### What to do
Would you restate every entry that follows, word for word, and leave out the pictures?

BEGIN

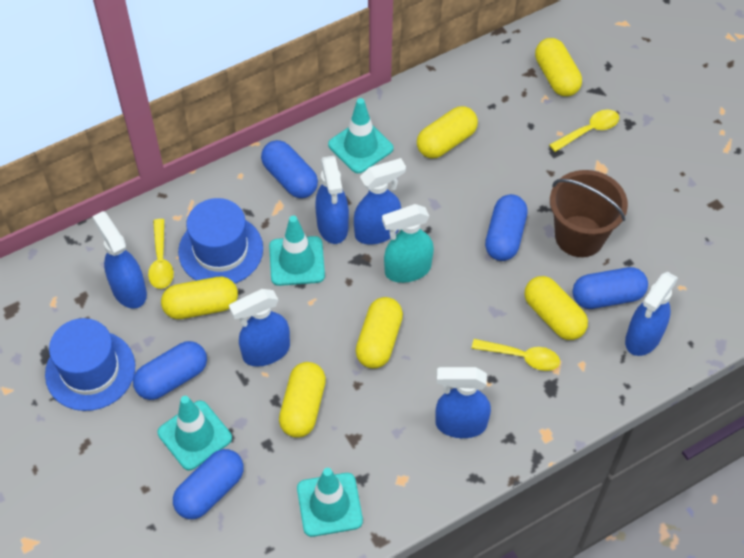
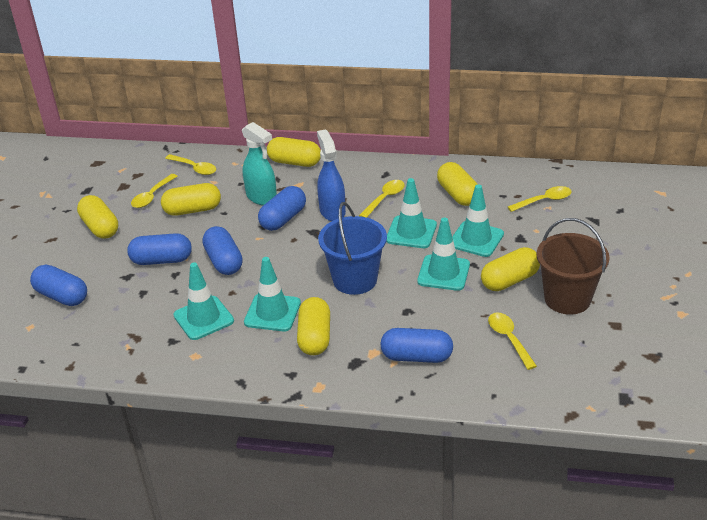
blue bucket: 0 -> 1
blue hat: 2 -> 0
blue spray bottle: 6 -> 1
turquoise traffic cone: 4 -> 5
yellow spoon: 3 -> 5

END

### Task result
blue bucket: 0 -> 1
blue hat: 2 -> 0
blue spray bottle: 6 -> 1
turquoise traffic cone: 4 -> 5
yellow spoon: 3 -> 5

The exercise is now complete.